Instructions for the task:
Each line from the one containing "ENC pin DT: D2 -> A0" to the end of the entries below must be restated exactly, and no other line should appear.

START Records supplied

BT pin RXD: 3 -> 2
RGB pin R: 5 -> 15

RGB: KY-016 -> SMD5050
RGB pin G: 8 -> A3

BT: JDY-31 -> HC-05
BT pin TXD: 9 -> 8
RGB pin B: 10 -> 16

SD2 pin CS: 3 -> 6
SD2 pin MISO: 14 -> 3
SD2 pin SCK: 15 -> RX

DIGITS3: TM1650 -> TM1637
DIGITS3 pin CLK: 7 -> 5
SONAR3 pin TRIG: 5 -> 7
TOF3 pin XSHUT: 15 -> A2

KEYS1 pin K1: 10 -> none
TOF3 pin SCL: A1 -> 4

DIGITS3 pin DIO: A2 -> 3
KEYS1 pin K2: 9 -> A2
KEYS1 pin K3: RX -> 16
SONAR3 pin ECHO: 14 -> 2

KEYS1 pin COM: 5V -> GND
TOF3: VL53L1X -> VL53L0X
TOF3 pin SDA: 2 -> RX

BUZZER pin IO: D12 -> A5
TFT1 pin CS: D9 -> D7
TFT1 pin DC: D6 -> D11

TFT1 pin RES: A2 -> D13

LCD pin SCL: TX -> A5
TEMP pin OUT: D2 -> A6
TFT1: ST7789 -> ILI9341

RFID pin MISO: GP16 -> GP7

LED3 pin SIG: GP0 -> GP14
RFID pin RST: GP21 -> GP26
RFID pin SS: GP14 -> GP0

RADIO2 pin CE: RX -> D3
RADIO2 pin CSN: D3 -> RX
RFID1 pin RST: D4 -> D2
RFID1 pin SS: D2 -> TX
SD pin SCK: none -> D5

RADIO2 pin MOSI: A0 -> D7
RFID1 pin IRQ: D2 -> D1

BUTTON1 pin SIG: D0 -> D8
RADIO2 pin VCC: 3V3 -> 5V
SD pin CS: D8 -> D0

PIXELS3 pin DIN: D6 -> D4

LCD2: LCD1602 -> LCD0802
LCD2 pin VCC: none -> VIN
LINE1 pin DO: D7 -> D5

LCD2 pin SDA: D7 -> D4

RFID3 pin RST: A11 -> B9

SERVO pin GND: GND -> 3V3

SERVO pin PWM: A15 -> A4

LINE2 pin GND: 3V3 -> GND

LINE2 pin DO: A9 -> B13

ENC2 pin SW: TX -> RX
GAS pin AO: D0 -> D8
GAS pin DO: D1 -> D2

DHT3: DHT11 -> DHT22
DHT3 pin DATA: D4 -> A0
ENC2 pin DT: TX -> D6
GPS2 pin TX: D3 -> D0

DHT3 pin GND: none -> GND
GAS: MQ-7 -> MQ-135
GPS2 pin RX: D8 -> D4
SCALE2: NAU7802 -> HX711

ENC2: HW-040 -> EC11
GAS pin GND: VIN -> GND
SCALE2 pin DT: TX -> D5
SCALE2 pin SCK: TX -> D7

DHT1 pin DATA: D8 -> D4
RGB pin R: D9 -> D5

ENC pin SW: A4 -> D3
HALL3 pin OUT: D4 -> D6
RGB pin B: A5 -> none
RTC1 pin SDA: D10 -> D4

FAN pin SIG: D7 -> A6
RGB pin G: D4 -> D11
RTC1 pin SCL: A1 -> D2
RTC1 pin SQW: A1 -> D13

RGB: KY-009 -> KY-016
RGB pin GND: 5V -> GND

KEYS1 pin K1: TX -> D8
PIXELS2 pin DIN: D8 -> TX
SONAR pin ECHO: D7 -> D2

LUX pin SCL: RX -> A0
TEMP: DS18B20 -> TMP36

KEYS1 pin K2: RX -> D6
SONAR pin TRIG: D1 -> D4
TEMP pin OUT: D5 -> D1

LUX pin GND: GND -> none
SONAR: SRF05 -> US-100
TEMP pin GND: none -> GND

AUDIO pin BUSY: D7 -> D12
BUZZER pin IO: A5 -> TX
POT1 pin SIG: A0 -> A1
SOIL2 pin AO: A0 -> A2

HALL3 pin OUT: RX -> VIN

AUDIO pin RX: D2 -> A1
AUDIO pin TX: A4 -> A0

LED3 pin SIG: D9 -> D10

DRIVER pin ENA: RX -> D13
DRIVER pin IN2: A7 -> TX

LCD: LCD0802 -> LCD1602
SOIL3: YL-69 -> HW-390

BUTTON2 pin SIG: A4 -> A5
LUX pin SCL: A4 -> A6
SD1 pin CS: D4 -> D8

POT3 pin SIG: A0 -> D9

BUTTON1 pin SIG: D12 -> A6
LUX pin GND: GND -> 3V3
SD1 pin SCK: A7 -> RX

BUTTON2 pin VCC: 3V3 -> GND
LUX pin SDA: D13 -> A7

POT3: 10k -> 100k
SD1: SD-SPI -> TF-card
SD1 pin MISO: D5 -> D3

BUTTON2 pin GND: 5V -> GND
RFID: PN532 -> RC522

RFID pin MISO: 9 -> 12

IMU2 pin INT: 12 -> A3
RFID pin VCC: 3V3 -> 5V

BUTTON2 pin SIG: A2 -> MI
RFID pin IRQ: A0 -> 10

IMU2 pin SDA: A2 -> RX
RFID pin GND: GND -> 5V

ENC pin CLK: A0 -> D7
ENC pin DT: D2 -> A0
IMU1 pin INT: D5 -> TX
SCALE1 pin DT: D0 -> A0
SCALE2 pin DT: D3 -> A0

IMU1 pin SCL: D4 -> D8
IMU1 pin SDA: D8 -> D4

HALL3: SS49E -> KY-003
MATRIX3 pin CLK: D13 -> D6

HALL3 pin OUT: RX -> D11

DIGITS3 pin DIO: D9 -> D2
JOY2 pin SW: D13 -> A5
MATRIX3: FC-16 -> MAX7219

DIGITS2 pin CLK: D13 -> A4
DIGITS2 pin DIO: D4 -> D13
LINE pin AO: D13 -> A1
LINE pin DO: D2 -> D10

END Records supplied

Expected output:
ENC pin DT: D2 -> A0
IMU1 pin INT: D5 -> TX
SCALE1 pin DT: D0 -> A0
SCALE2 pin DT: D3 -> A0

IMU1 pin SCL: D4 -> D8
IMU1 pin SDA: D8 -> D4

HALL3: SS49E -> KY-003
MATRIX3 pin CLK: D13 -> D6

HALL3 pin OUT: RX -> D11

DIGITS3 pin DIO: D9 -> D2
JOY2 pin SW: D13 -> A5
MATRIX3: FC-16 -> MAX7219

DIGITS2 pin CLK: D13 -> A4
DIGITS2 pin DIO: D4 -> D13
LINE pin AO: D13 -> A1
LINE pin DO: D2 -> D10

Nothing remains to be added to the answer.